(Data items)
************

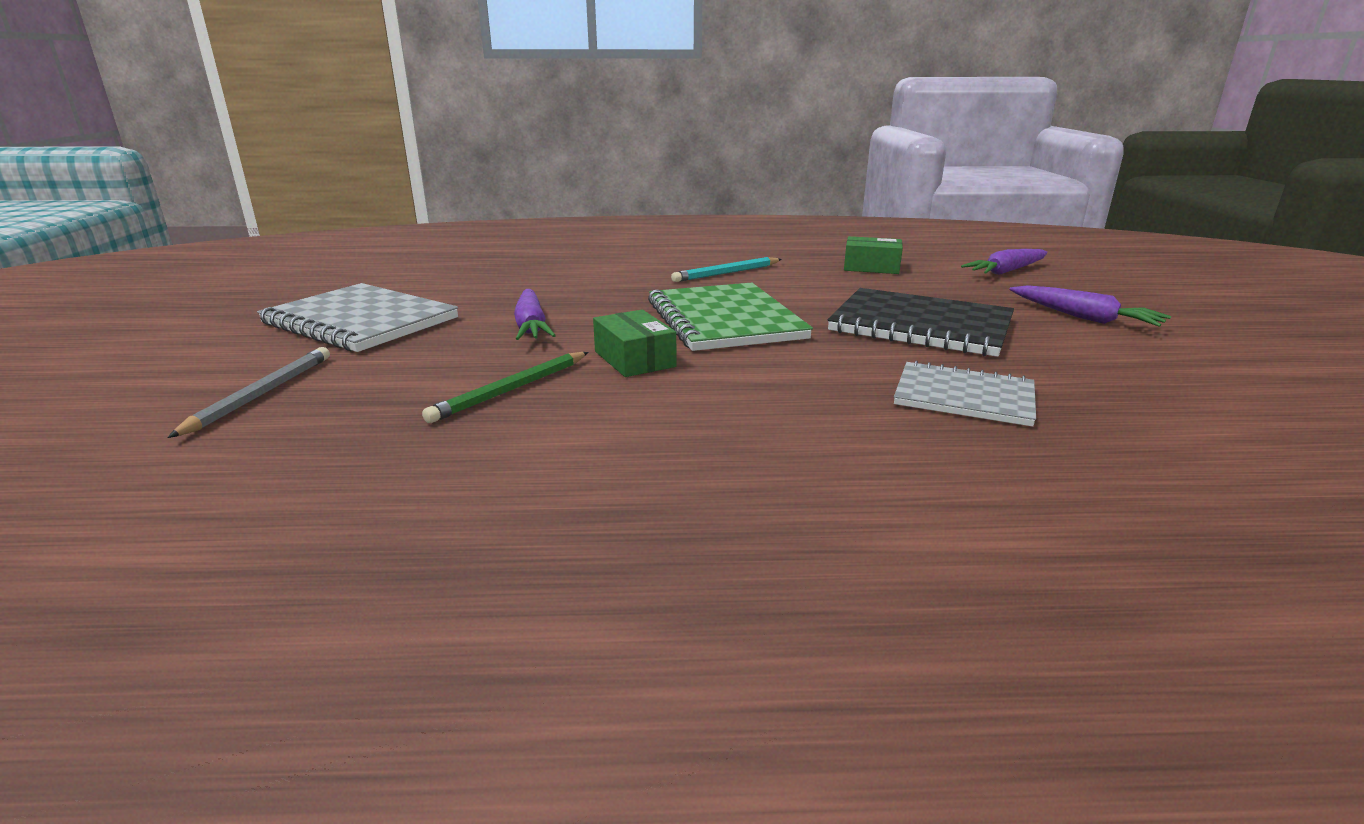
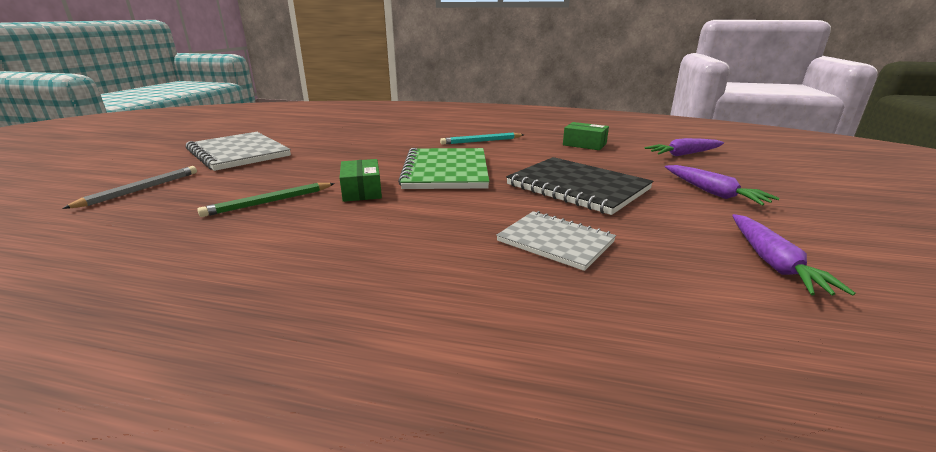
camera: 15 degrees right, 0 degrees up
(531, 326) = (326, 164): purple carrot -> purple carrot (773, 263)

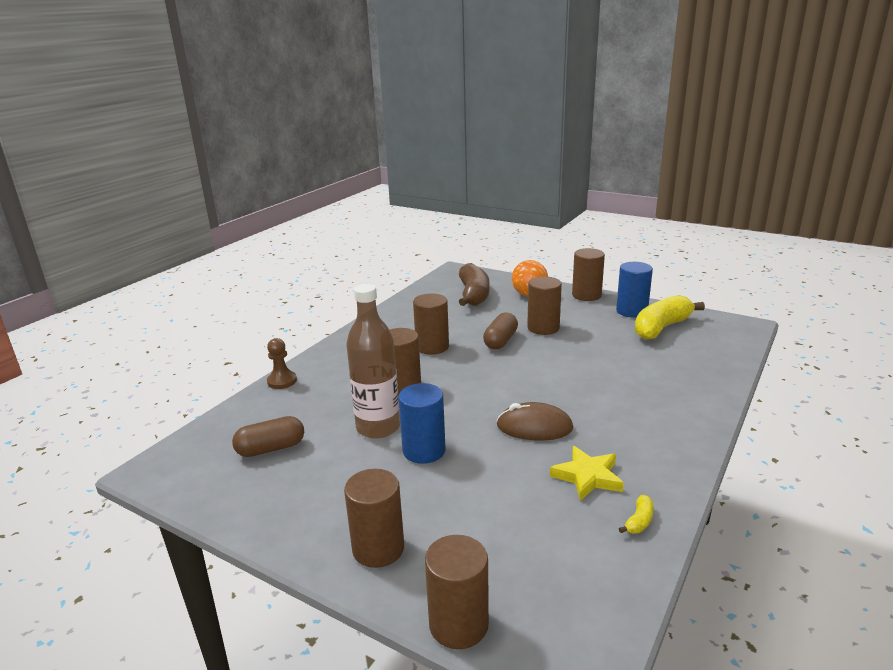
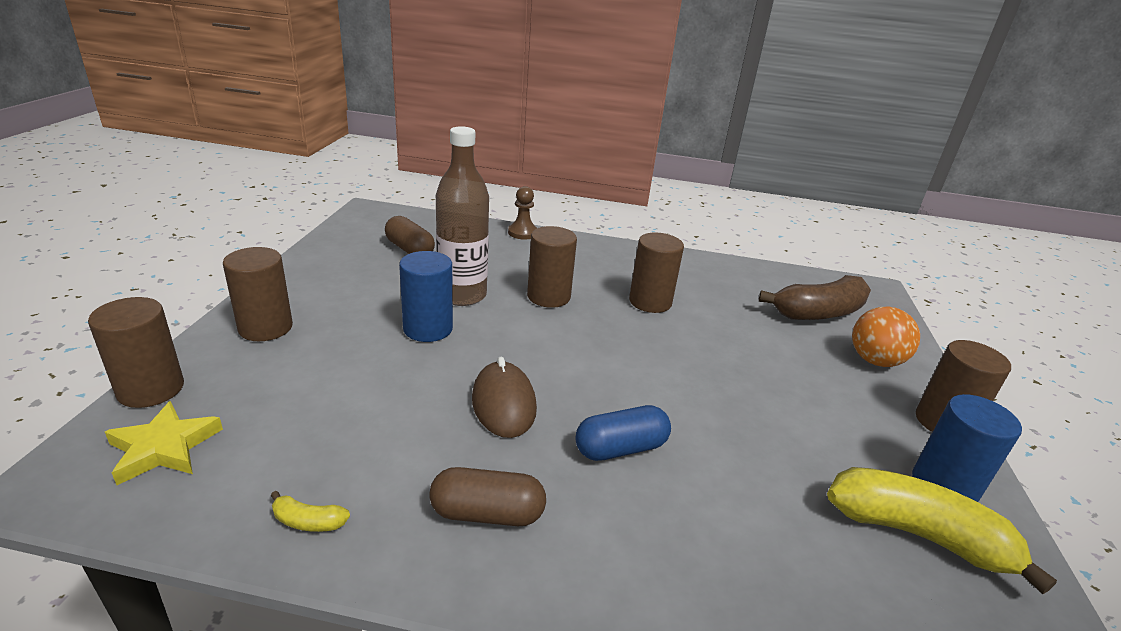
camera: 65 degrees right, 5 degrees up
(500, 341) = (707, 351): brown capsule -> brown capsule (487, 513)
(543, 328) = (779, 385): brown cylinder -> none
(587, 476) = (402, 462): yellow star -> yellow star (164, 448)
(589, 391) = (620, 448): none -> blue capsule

************

Only the lines from the line with "(500, 341) = (707, 351): brown" to the final line of the entries are to be returned, each exactly as written, both ends included.

-- Solution to the exercise --
(500, 341) = (707, 351): brown capsule -> brown capsule (487, 513)
(543, 328) = (779, 385): brown cylinder -> none
(587, 476) = (402, 462): yellow star -> yellow star (164, 448)
(589, 391) = (620, 448): none -> blue capsule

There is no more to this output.